(Collected data)
=== Begin Enclosure ===
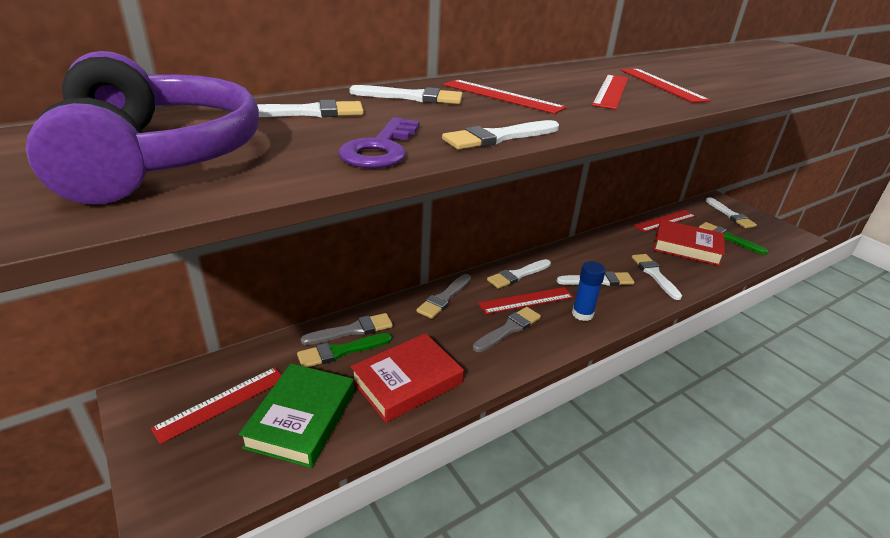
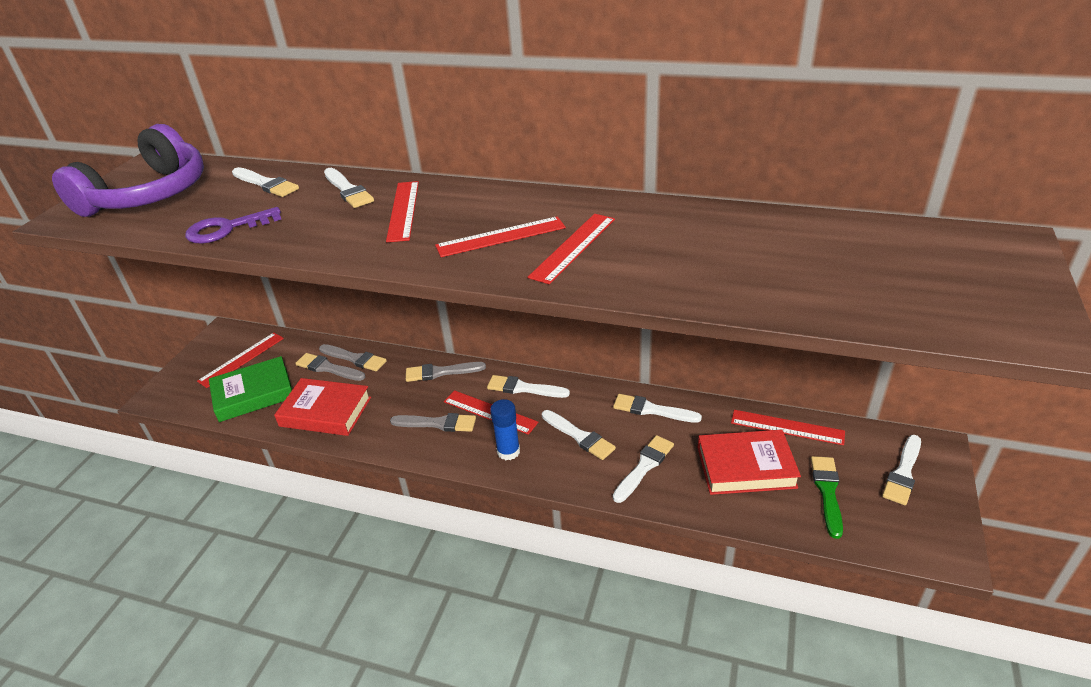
camera: 55 degrees right, 5 degrees up
(222, 403) = (241, 359): red ruler -> red ruler turned 60 degrees counterclockwise
(341, 351) = (328, 368): green brush -> grey brush
(499, 137) = (297, 247): white brush -> white brush (652, 410)
(687, 247) = (746, 467): red book -> red book turned 75 degrees counterclockwise

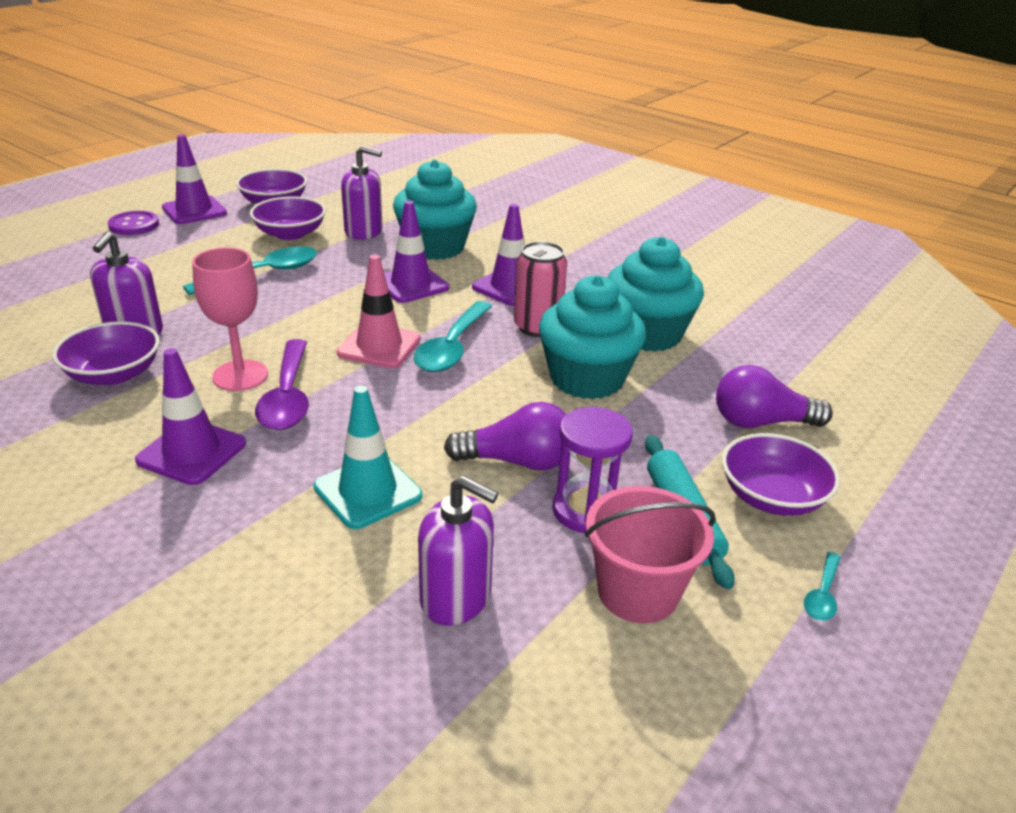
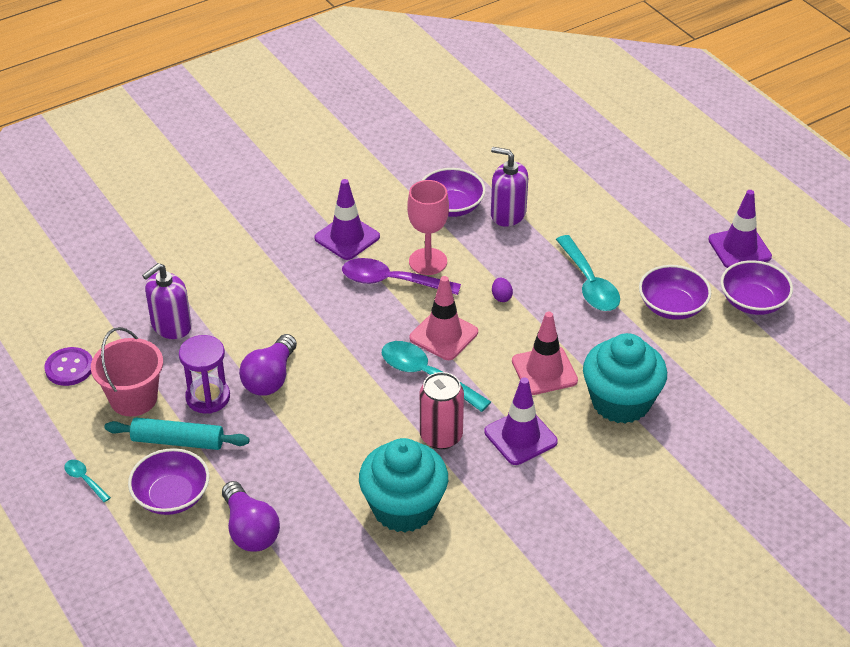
camera: 110 degrees right, 10 degrees up
(134, 225) = (709, 212): purple button -> purple button (69, 368)
(299, 319) = (501, 297): none -> purple egg
(364, 232) = (669, 357): purple soap dispenser -> none
(368, 491) = (274, 305): turquoise traffic cone -> none
(411, 284) = (544, 371): purple traffic cone -> pink traffic cone
(587, 379) = (351, 444): turquoise cupcake -> none
(761, 422) = (250, 530): purple light bulb -> purple light bulb turned 135 degrees clockwise

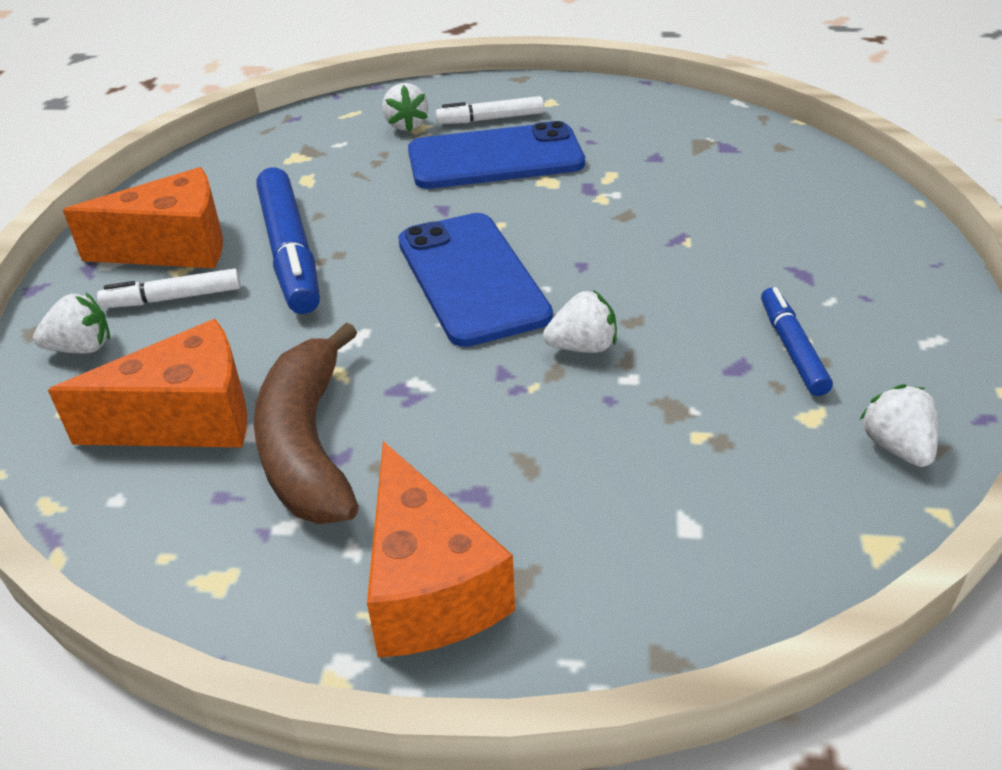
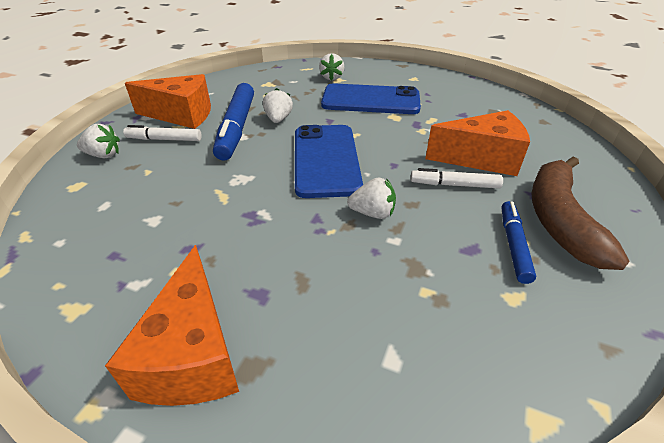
camera: 15 degrees right, 0 degrees up
(186, 419) = (126, 205): orange cheese -> orange cheese (481, 159)
(308, 444) = (180, 235): brown banana -> brown banana (559, 219)
(490, 119) = (377, 81): white marker -> white marker (454, 185)
(896, 447) = (575, 339): white strawberry -> white strawberry (278, 119)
=== End Enclosure ===
§ PROBLEM REQUIREMENTS
Omit the pictures, then set down all the remaining data exactly as given.

§ EXPECTED ANSWER
camera: 55 degrees right, 5 degrees up
(222, 403) = (241, 359): red ruler -> red ruler turned 60 degrees counterclockwise
(341, 351) = (328, 368): green brush -> grey brush
(499, 137) = (297, 247): white brush -> white brush (652, 410)
(687, 247) = (746, 467): red book -> red book turned 75 degrees counterclockwise

camera: 110 degrees right, 10 degrees up
(134, 225) = (709, 212): purple button -> purple button (69, 368)
(299, 319) = (501, 297): none -> purple egg
(364, 232) = (669, 357): purple soap dispenser -> none
(368, 491) = (274, 305): turquoise traffic cone -> none
(411, 284) = (544, 371): purple traffic cone -> pink traffic cone
(587, 379) = (351, 444): turquoise cupcake -> none
(761, 422) = (250, 530): purple light bulb -> purple light bulb turned 135 degrees clockwise

camera: 15 degrees right, 0 degrees up
(186, 419) = (126, 205): orange cheese -> orange cheese (481, 159)
(308, 444) = (180, 235): brown banana -> brown banana (559, 219)
(490, 119) = (377, 81): white marker -> white marker (454, 185)
(896, 447) = (575, 339): white strawberry -> white strawberry (278, 119)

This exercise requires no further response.